Written task
Find every line in the entries below that contains the string "Clarinet", and copy each one.

Records

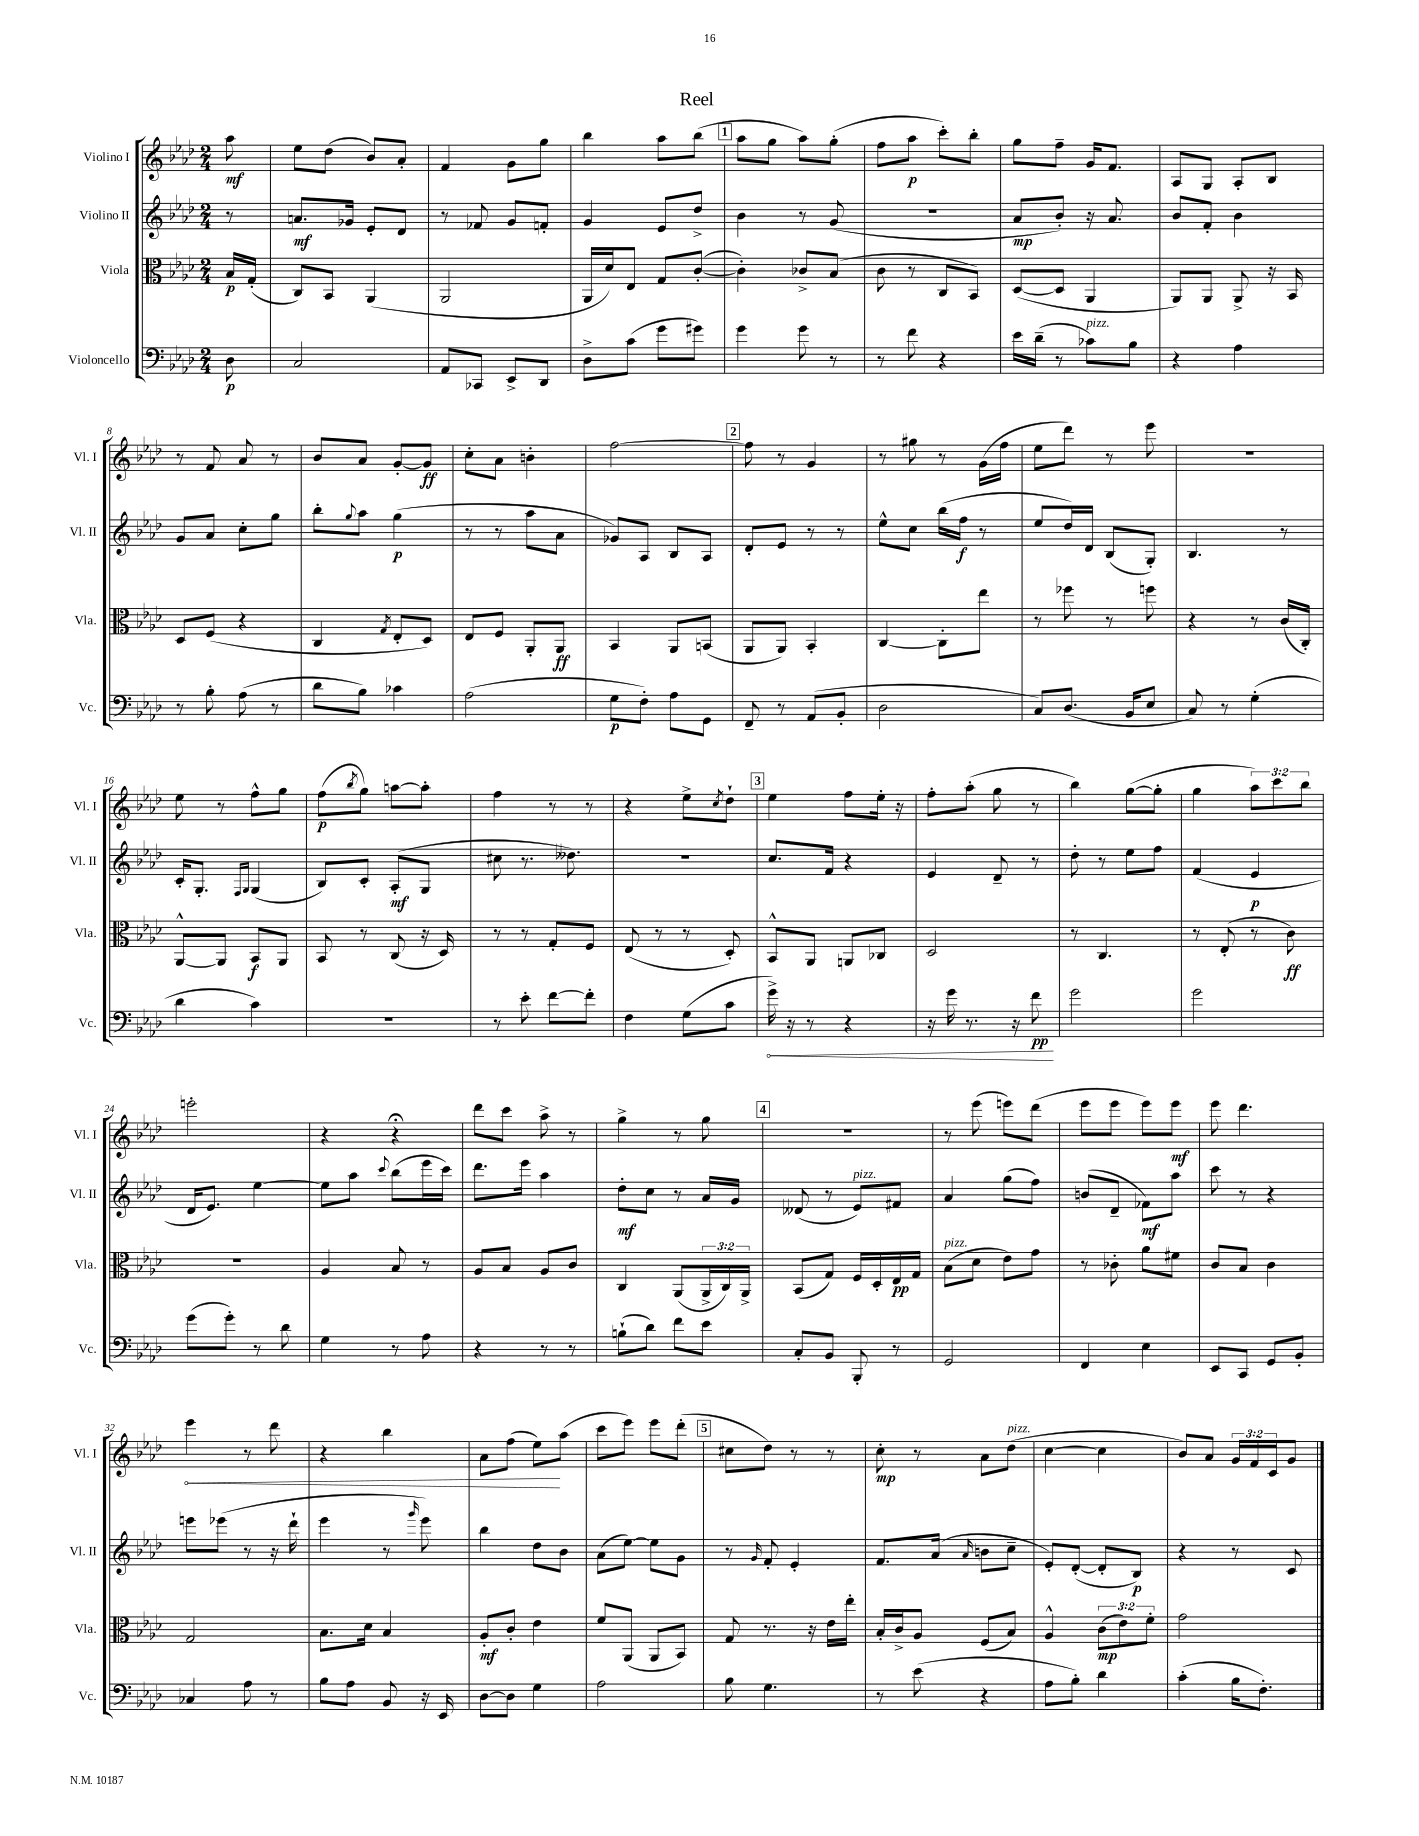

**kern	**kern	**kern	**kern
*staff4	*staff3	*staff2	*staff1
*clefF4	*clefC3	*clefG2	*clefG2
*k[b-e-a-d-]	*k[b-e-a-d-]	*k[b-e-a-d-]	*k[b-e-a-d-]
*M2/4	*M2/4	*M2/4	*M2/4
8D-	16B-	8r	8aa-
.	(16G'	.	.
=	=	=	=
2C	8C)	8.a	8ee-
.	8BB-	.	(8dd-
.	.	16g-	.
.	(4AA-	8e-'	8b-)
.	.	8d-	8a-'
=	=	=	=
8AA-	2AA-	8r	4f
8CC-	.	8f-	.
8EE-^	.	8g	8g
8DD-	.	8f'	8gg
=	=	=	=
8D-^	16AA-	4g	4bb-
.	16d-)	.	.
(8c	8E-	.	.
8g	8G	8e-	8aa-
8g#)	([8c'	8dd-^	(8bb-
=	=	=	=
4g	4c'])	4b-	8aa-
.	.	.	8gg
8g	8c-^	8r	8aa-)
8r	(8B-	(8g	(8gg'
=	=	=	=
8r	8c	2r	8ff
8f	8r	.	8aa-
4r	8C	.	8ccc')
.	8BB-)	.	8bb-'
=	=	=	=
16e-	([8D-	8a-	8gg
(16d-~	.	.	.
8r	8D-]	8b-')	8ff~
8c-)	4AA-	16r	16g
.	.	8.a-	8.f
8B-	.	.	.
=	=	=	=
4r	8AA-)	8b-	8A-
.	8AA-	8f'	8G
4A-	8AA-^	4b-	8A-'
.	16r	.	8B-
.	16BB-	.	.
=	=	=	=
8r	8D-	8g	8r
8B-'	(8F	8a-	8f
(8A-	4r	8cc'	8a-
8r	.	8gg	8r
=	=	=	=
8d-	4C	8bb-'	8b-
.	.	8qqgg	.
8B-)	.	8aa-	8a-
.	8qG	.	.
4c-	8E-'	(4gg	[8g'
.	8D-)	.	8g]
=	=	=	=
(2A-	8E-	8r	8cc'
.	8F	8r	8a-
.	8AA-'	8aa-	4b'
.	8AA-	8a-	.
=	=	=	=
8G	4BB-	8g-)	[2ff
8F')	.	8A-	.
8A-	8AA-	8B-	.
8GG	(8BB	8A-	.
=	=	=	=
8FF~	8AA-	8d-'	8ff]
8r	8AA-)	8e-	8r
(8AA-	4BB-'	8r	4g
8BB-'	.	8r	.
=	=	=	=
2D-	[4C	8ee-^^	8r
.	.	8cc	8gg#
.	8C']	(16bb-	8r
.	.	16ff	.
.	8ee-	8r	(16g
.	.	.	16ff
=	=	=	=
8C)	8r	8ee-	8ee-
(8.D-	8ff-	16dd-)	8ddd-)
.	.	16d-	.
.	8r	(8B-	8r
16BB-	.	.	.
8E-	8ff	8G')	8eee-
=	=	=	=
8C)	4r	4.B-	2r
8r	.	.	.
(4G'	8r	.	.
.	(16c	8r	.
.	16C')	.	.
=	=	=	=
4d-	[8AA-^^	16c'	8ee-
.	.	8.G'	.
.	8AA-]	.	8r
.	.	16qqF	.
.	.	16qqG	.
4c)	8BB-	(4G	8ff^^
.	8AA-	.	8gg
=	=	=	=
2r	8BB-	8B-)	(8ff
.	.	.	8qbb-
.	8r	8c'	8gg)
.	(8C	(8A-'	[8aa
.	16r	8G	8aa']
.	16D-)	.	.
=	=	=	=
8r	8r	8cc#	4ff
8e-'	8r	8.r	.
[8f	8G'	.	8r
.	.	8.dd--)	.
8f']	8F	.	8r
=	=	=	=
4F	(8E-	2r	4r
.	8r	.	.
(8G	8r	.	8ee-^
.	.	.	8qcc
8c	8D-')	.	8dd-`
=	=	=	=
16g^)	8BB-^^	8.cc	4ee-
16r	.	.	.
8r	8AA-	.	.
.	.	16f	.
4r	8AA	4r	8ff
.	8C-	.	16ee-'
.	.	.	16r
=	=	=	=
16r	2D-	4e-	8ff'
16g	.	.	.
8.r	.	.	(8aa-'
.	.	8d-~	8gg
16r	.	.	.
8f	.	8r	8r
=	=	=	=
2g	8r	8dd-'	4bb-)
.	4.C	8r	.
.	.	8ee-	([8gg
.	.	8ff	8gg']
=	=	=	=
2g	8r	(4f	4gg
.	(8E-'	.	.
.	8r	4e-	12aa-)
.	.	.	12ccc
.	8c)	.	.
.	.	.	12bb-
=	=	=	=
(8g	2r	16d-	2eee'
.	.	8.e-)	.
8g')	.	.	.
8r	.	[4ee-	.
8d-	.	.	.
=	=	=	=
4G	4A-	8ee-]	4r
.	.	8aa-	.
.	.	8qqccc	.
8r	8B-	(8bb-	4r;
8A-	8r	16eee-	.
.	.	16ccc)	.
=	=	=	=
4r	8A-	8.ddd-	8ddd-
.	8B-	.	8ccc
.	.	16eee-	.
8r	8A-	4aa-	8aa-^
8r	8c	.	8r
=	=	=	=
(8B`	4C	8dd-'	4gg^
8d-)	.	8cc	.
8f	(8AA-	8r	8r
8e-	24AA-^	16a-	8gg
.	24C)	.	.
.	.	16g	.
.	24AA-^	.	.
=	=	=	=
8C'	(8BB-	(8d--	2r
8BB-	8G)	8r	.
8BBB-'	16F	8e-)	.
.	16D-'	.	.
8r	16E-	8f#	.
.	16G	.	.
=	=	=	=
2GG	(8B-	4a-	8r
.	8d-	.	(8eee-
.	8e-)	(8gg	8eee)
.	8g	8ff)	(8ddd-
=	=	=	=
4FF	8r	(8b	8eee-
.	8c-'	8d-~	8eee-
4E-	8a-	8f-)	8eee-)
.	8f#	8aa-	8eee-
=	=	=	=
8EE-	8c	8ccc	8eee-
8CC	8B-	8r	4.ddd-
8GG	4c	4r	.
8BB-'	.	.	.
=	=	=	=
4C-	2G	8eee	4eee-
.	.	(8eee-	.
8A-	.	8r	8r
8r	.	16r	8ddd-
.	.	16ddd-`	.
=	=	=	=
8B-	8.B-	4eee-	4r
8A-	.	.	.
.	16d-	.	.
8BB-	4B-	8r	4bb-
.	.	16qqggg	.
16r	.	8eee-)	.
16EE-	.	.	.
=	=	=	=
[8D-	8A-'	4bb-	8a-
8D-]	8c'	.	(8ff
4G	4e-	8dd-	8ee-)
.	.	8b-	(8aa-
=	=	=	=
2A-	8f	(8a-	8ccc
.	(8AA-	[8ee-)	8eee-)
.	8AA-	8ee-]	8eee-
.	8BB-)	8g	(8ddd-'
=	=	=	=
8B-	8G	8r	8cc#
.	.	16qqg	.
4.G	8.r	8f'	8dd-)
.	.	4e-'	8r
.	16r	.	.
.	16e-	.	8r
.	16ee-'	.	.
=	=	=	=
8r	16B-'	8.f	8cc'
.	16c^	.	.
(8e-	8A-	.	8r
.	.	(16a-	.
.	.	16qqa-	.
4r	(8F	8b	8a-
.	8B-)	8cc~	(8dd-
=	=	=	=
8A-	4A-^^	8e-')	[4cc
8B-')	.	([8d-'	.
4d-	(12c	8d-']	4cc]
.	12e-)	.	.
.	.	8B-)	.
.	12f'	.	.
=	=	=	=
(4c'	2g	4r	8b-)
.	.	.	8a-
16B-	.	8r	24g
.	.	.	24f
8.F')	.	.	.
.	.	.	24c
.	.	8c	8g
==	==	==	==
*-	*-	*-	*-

---

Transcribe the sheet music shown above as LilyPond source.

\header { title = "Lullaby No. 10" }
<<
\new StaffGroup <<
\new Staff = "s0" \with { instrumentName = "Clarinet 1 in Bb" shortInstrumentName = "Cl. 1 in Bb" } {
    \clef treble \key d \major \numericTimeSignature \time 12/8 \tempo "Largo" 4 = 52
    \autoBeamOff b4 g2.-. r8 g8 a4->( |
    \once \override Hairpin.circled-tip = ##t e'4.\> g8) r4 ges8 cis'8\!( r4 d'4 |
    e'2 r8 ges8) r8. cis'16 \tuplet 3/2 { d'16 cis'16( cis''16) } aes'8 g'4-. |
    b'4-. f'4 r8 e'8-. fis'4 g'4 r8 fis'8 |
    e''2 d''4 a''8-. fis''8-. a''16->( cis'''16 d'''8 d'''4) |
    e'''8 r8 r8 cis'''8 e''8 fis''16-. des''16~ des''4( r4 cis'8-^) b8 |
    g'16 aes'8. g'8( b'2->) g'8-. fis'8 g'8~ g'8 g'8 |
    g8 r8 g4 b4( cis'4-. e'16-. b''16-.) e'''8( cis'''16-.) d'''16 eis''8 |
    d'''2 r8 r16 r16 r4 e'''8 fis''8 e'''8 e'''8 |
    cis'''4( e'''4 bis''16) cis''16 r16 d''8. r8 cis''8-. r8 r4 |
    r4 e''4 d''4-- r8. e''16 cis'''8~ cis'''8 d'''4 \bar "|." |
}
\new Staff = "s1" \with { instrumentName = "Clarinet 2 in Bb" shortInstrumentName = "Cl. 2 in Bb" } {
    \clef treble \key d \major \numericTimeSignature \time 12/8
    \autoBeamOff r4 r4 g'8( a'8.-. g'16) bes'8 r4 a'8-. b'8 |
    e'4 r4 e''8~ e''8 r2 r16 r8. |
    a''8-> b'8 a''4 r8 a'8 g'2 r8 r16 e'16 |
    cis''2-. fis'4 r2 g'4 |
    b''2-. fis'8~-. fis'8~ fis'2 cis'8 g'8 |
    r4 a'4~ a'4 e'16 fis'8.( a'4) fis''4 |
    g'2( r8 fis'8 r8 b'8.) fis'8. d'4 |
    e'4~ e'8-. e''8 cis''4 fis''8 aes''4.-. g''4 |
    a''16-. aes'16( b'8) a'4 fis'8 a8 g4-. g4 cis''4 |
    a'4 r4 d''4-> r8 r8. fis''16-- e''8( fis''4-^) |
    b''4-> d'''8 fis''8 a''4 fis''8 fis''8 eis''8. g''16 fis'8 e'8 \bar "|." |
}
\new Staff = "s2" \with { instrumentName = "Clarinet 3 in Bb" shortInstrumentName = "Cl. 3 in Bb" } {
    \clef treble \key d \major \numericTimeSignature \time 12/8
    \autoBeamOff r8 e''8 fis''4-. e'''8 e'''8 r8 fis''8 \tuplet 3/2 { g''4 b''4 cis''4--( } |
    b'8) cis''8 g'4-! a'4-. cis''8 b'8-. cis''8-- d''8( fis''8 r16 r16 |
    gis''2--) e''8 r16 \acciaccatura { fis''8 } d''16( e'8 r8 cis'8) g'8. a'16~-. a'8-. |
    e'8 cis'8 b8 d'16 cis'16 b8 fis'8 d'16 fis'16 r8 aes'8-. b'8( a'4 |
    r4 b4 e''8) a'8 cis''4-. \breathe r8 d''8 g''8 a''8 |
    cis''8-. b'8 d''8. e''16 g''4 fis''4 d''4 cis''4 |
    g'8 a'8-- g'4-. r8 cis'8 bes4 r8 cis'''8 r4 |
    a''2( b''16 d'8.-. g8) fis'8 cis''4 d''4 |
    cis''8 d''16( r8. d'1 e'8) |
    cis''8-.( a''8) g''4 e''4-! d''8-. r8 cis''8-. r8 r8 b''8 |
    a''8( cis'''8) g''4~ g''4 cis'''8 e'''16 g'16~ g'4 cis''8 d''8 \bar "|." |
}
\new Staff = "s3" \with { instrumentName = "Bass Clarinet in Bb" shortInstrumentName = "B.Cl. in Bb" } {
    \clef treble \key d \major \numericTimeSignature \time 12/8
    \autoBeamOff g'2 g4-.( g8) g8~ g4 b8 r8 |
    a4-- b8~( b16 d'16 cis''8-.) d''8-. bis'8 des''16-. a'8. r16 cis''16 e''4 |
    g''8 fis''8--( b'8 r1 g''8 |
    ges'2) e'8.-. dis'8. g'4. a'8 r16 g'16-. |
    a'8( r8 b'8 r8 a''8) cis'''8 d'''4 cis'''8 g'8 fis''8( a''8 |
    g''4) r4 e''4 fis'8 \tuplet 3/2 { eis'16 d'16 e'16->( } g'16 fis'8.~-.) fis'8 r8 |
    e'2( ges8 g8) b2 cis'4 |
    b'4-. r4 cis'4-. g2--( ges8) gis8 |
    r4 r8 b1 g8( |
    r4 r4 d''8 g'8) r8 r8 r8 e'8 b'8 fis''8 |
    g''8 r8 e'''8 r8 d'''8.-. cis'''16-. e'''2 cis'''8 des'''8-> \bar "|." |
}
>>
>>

Answer to this problem
\new Staff = "s0" \with { instrumentName = "Clarinet 1 in Bb" shortInstrumentName = "Cl. 1 in Bb" } {
\new Staff = "s1" \with { instrumentName = "Clarinet 2 in Bb" shortInstrumentName = "Cl. 2 in Bb" } {
\new Staff = "s2" \with { instrumentName = "Clarinet 3 in Bb" shortInstrumentName = "Cl. 3 in Bb" } {
\new Staff = "s3" \with { instrumentName = "Bass Clarinet in Bb" shortInstrumentName = "B.Cl. in Bb" } {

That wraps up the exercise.